A bare number is the expected answer: the count of lines in the data holding "camera".
####
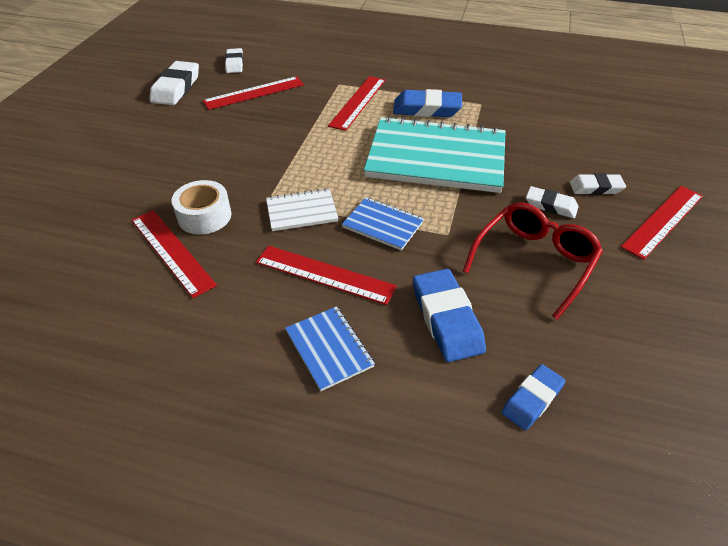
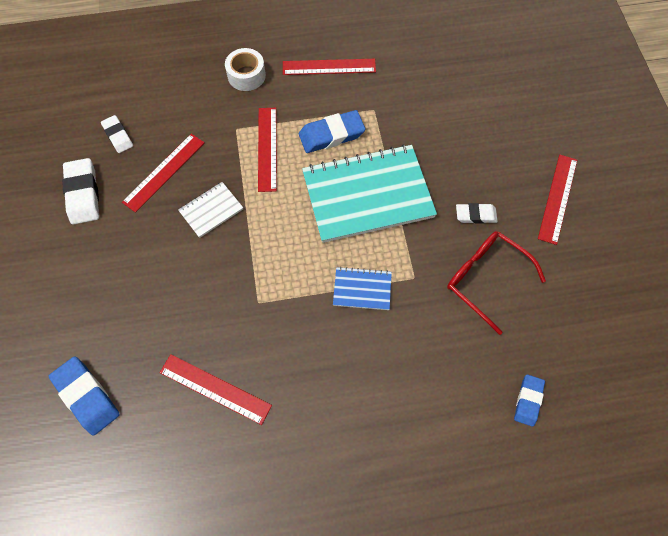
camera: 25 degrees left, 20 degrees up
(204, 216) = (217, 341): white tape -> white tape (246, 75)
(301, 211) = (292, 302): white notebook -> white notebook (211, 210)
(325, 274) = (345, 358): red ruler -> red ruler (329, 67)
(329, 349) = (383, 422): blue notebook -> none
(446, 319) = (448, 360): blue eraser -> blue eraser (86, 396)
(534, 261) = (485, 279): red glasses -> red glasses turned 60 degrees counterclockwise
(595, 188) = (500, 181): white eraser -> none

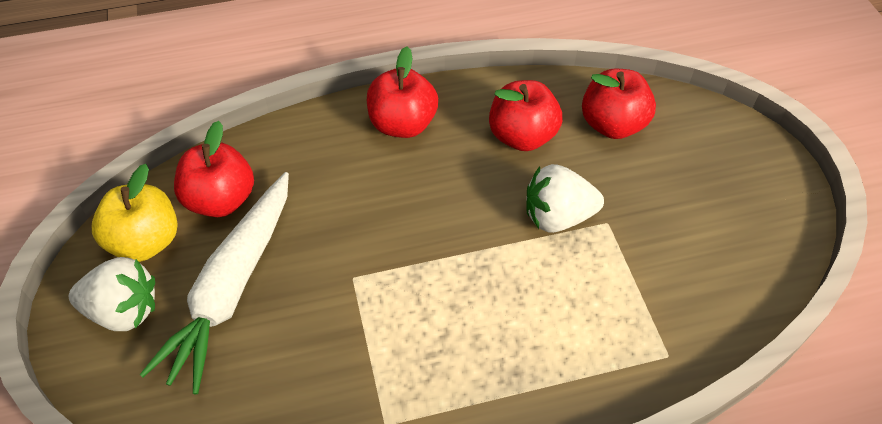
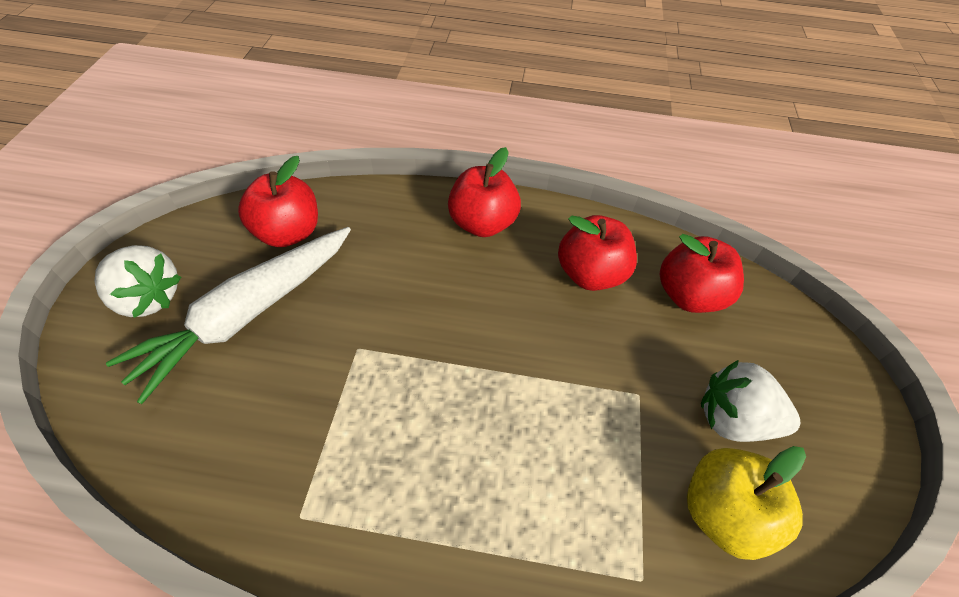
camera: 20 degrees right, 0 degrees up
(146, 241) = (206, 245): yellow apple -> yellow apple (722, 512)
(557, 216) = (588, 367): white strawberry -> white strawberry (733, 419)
####
## Solution to this problem
2